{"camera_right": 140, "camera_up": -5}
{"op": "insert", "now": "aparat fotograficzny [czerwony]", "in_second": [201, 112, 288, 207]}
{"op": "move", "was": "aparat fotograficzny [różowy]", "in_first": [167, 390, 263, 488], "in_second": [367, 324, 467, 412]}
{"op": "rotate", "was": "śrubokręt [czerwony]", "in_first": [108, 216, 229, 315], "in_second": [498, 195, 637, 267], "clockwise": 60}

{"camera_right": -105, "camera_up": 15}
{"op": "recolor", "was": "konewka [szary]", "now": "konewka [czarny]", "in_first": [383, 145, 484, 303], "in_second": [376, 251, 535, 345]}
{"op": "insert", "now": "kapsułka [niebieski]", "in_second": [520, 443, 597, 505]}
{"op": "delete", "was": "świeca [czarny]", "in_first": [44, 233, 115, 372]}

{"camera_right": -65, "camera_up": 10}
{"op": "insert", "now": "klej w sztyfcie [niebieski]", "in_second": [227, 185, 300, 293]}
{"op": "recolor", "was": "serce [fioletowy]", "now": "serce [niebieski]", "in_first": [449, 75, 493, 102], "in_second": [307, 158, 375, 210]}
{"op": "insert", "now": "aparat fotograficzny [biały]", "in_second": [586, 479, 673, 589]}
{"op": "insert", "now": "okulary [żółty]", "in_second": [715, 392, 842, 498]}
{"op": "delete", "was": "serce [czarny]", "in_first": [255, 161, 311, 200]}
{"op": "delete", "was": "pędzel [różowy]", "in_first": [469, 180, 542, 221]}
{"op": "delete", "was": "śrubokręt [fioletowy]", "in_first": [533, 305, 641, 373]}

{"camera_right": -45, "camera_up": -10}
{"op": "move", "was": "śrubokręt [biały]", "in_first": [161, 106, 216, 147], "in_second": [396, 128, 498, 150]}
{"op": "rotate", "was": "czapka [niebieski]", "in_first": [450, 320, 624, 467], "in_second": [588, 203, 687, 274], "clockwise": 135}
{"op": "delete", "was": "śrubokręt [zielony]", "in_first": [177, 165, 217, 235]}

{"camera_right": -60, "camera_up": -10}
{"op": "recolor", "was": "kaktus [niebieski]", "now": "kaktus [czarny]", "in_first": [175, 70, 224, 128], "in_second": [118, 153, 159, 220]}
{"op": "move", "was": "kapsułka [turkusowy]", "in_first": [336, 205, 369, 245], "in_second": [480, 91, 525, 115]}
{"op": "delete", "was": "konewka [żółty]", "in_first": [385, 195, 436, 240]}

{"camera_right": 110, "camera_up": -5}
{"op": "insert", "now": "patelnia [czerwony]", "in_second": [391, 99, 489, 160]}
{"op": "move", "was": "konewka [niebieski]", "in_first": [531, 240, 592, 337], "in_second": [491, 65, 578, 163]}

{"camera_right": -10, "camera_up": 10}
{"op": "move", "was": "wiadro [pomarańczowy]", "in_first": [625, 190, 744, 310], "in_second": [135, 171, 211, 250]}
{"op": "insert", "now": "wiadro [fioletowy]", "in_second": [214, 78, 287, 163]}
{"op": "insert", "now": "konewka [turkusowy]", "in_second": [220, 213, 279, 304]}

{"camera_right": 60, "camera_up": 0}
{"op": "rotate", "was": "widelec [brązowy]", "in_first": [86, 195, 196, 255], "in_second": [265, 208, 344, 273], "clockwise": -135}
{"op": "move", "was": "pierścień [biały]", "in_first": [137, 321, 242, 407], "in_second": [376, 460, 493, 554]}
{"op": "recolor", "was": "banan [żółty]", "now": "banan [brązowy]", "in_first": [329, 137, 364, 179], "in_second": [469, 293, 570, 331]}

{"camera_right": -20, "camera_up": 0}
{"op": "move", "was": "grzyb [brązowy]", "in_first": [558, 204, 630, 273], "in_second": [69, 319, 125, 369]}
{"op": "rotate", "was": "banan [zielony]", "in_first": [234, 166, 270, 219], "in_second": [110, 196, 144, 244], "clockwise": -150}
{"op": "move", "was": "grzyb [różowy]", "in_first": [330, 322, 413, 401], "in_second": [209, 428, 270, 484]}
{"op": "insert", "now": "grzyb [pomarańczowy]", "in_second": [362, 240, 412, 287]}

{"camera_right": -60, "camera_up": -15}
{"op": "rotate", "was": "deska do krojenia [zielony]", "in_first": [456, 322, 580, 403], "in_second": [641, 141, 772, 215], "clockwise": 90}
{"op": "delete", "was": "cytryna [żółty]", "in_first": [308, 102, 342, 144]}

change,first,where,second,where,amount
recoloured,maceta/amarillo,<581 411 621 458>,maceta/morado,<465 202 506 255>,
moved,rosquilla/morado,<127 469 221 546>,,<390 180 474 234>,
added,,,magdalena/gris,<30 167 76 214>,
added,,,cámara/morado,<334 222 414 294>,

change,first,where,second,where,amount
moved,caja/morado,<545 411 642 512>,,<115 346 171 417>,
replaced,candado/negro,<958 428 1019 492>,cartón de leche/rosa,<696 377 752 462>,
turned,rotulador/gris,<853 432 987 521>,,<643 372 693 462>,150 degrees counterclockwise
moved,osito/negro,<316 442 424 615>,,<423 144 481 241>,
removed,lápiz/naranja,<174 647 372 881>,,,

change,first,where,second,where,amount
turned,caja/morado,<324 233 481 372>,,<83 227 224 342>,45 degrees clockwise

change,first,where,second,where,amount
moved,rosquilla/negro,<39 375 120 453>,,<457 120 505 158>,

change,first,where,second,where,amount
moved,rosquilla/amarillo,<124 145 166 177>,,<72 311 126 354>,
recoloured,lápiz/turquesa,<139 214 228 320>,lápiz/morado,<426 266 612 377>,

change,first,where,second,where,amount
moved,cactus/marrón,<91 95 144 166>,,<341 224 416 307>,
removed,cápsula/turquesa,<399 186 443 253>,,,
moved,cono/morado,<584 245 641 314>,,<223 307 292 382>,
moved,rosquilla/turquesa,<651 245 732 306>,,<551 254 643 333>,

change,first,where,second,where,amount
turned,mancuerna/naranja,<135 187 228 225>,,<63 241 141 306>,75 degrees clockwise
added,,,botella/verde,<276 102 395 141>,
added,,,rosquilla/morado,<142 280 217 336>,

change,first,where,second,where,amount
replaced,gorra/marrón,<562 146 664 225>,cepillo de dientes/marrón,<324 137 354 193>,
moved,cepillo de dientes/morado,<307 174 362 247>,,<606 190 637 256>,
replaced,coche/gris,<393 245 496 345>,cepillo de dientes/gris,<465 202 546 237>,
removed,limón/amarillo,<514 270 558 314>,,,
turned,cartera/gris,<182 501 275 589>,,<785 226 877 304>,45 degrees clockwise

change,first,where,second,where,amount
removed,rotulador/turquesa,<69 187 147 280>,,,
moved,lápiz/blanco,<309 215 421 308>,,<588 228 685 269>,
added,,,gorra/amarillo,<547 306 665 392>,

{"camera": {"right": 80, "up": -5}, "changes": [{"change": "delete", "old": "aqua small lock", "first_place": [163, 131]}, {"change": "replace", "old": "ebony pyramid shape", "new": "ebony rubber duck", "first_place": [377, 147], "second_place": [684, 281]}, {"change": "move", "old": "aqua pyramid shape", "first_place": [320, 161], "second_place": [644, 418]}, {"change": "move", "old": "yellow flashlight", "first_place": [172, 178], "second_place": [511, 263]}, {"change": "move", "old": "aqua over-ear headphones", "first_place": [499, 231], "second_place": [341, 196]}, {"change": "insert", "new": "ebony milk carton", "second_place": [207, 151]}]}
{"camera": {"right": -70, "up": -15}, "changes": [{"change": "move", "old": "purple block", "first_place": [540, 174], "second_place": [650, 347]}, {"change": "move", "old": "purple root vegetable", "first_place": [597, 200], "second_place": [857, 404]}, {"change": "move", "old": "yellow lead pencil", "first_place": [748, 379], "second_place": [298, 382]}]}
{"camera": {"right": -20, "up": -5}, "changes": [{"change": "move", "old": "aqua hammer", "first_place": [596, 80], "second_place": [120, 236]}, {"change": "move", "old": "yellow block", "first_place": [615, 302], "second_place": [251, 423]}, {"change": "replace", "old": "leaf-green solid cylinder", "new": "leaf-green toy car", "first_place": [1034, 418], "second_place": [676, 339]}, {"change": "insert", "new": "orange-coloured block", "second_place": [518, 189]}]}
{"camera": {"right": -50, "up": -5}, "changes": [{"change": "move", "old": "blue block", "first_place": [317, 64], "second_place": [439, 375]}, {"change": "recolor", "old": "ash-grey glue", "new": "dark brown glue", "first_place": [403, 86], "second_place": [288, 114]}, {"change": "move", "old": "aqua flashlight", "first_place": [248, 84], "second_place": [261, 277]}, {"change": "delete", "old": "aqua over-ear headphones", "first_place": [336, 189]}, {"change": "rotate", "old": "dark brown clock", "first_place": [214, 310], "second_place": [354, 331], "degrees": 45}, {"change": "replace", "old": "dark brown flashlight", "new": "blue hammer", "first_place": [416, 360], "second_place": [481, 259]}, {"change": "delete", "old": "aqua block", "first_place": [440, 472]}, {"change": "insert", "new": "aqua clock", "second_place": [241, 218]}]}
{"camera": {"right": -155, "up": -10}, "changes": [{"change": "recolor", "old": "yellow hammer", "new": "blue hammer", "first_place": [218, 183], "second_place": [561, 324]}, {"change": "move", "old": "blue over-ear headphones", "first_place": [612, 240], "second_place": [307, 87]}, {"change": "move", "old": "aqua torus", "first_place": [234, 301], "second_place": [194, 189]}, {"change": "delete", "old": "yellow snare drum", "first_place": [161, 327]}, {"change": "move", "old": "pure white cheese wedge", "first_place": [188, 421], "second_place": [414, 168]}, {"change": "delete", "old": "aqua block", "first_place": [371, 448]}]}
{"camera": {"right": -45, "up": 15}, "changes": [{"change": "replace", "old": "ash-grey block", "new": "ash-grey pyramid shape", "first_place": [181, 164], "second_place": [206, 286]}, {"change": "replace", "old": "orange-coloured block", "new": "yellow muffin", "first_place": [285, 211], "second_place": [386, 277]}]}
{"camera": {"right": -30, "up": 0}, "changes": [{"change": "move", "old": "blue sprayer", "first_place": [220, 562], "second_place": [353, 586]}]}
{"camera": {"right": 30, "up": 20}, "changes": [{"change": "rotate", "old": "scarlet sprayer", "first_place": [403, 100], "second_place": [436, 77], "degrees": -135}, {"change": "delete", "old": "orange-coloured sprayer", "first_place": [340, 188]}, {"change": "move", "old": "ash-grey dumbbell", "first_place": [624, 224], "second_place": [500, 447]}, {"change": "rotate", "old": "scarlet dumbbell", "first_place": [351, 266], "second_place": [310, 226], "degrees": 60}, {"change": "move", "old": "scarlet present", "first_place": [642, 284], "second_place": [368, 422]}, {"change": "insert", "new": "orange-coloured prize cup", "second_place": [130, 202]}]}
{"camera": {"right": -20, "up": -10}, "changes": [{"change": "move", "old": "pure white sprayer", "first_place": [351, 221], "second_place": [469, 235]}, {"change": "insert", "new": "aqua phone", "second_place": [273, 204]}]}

=====

== What is required ==
Output the lines above between the one holding "recoloured,maceta/amarillo,<581 411 621" and the one holding "added,,,magdalena/gris,<30 167 76", inclusive, with nothing before or after them.

== Exercise response ==
recoloured,maceta/amarillo,<581 411 621 458>,maceta/morado,<465 202 506 255>,
moved,rosquilla/morado,<127 469 221 546>,,<390 180 474 234>,
added,,,magdalena/gris,<30 167 76 214>,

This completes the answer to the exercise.